### What is being asked:
Among the entries below, take the line with "CN101 pin 1: AGND -> BAT" and the line with "R115: none -> 68k (BUF, VA)", and output them and every line between them exactly, with nothing else.

### Record set:
[Start of Attachment]

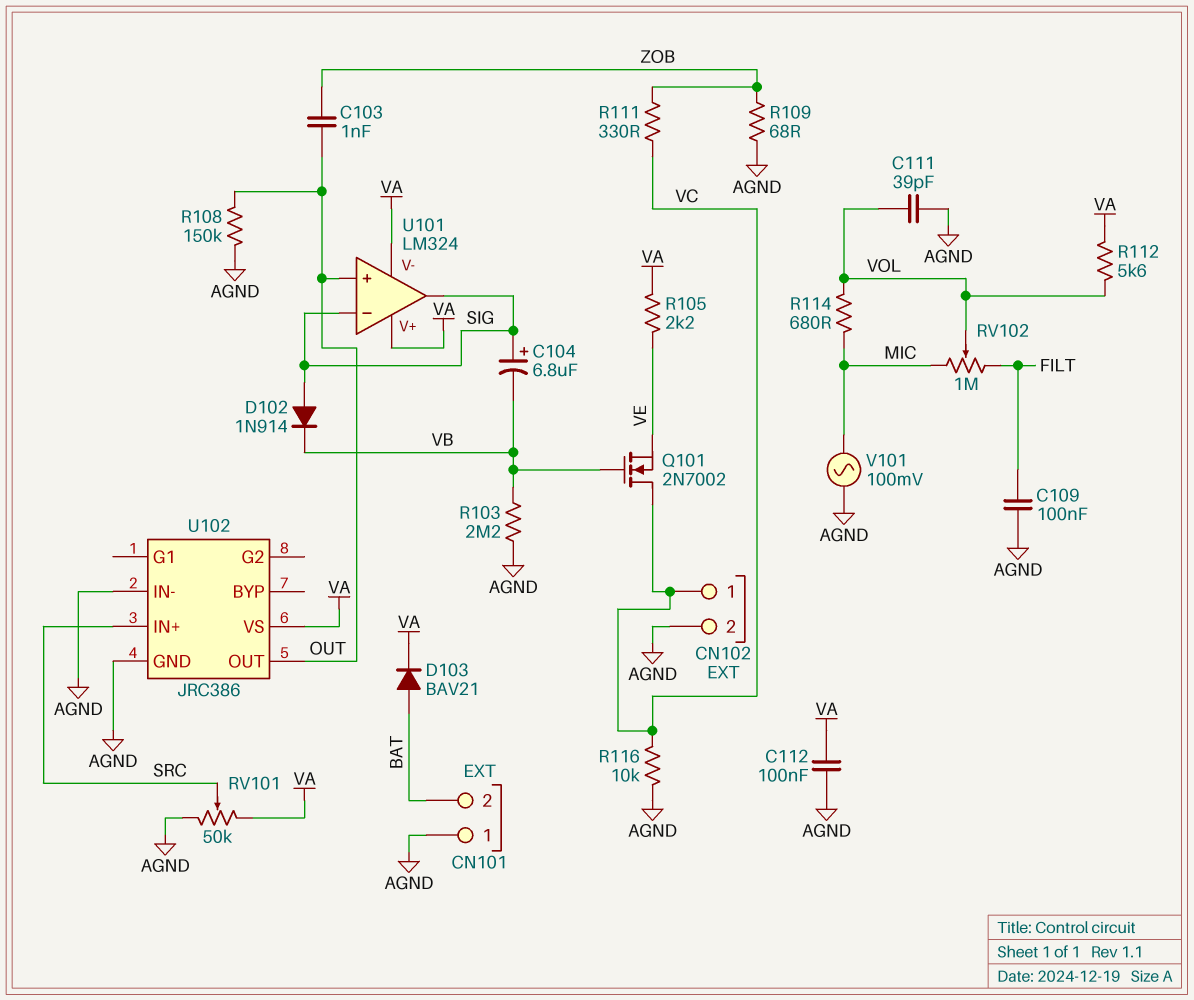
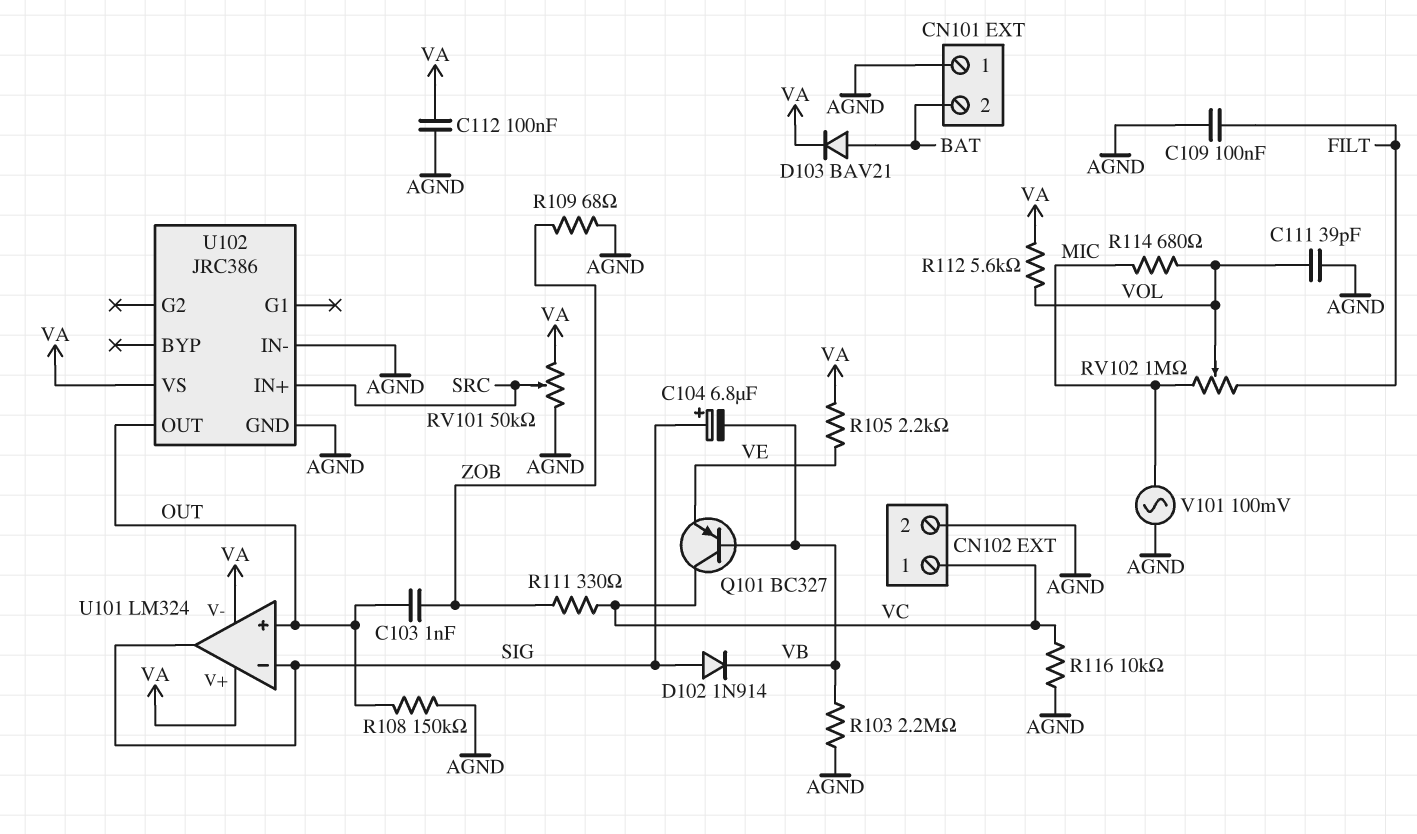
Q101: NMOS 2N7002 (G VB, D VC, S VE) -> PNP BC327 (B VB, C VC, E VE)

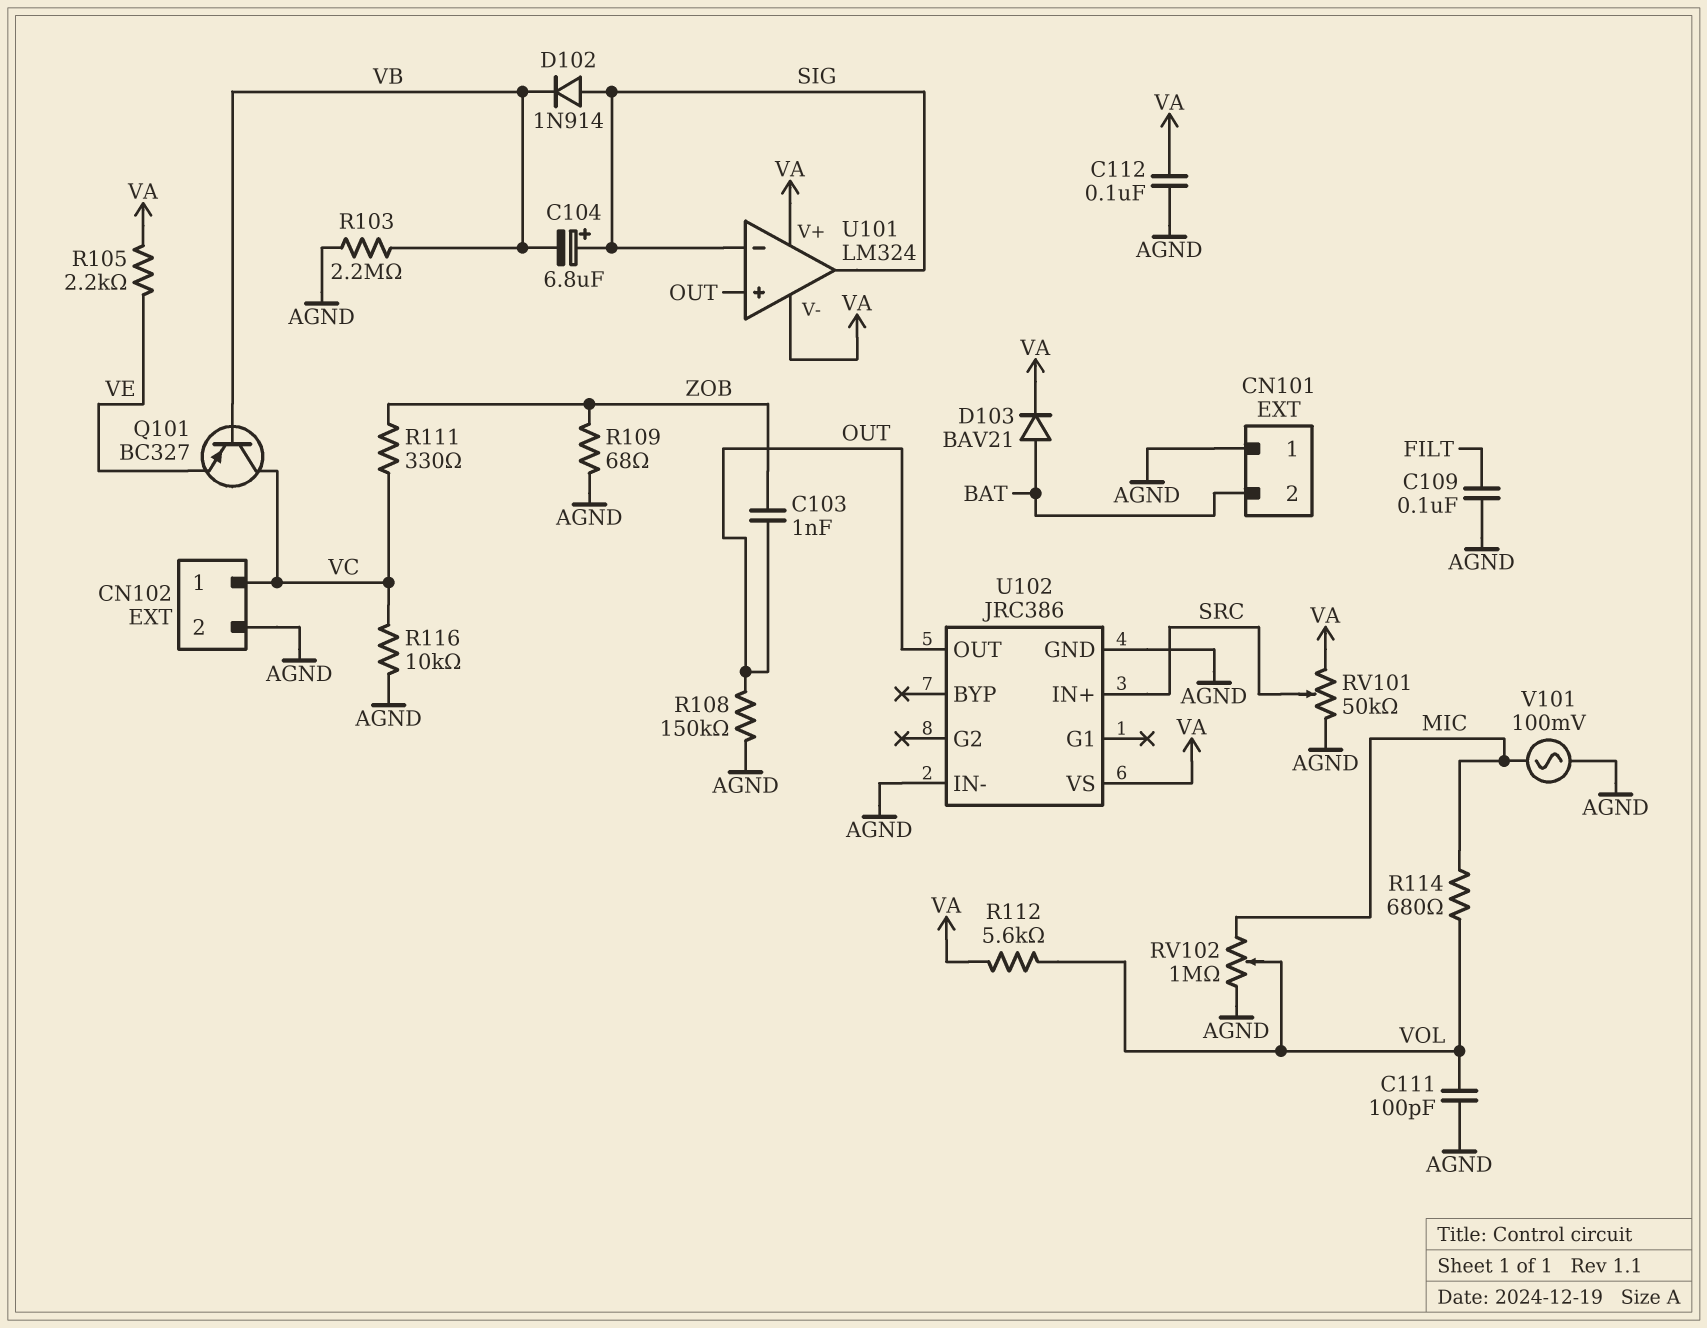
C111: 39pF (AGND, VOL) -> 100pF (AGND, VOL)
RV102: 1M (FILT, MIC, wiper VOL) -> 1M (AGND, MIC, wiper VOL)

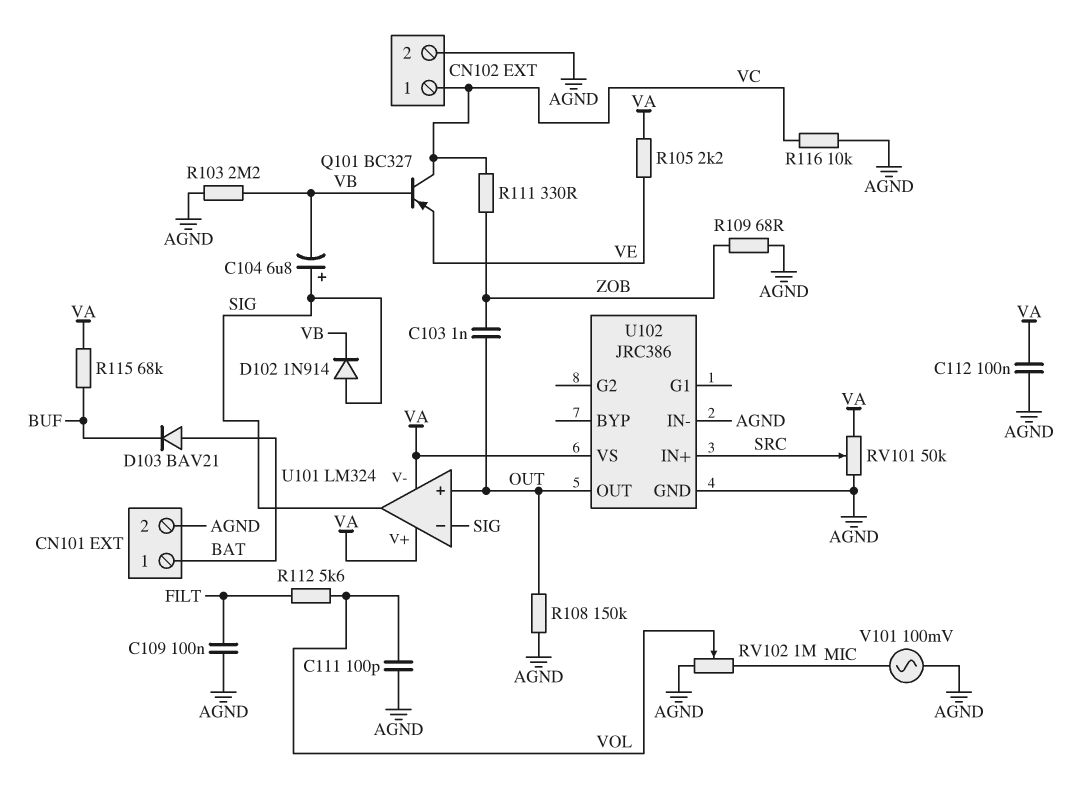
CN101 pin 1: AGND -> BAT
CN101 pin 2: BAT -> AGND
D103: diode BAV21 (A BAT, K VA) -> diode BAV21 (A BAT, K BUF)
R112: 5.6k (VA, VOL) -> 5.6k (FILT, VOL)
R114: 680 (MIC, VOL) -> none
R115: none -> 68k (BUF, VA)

[End of Attachment]
[Start of Attachment]

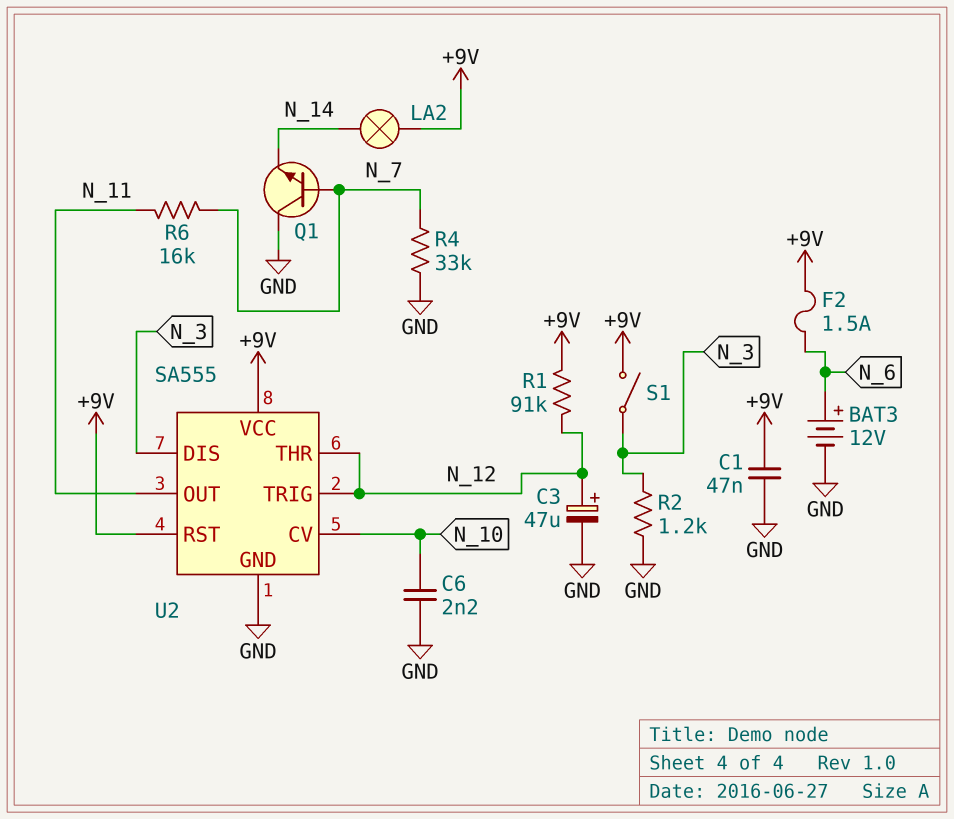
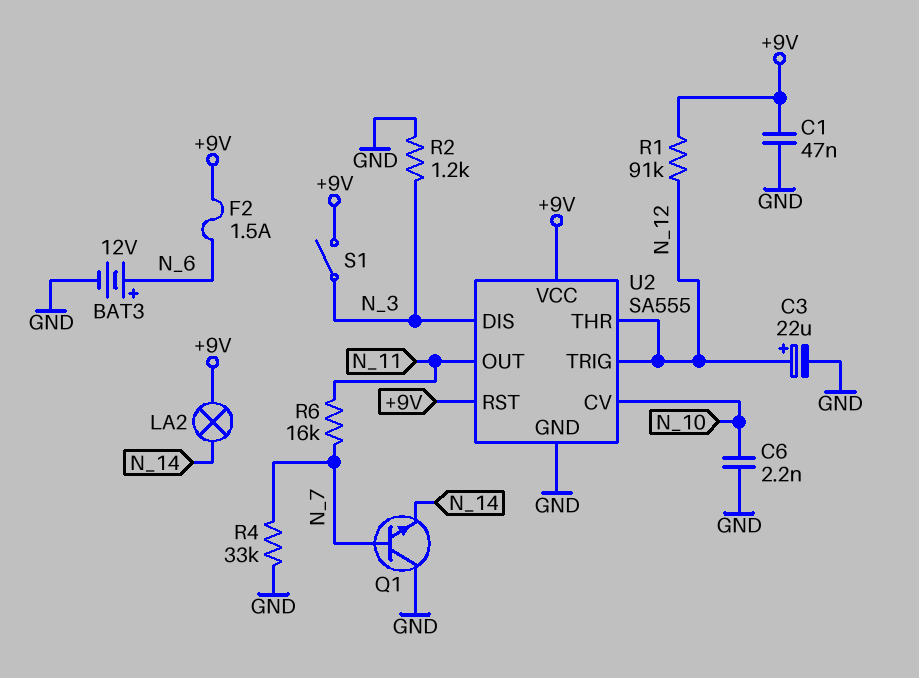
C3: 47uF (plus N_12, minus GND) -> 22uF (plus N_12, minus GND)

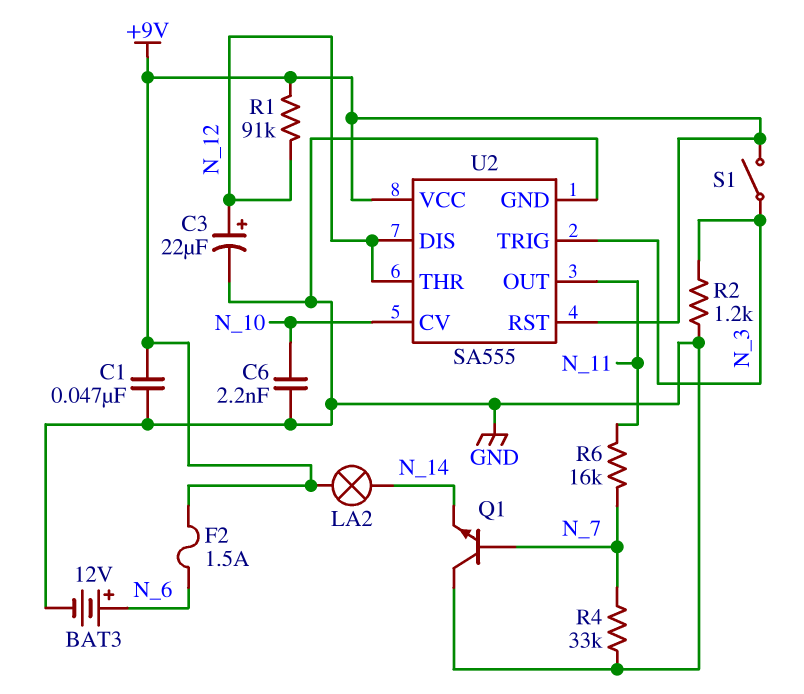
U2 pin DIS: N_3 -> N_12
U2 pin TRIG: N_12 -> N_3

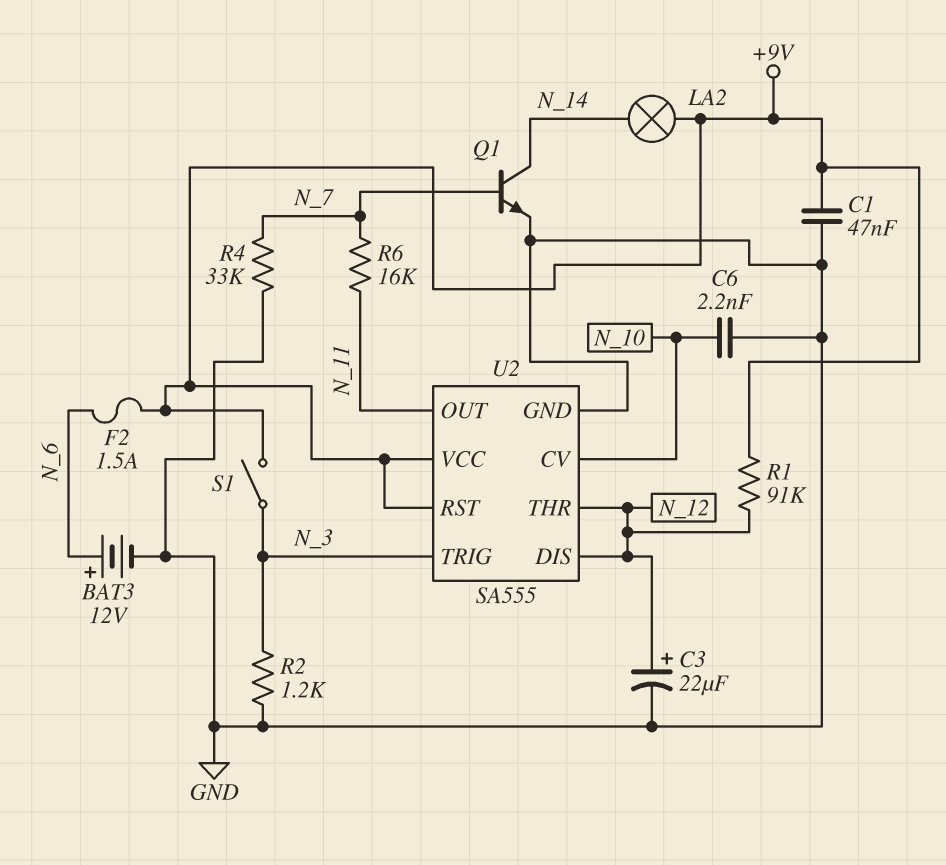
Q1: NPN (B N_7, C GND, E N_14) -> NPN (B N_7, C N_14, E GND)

[End of Attachment]

### Answer to the exercise:
CN101 pin 1: AGND -> BAT
CN101 pin 2: BAT -> AGND
D103: diode BAV21 (A BAT, K VA) -> diode BAV21 (A BAT, K BUF)
R112: 5.6k (VA, VOL) -> 5.6k (FILT, VOL)
R114: 680 (MIC, VOL) -> none
R115: none -> 68k (BUF, VA)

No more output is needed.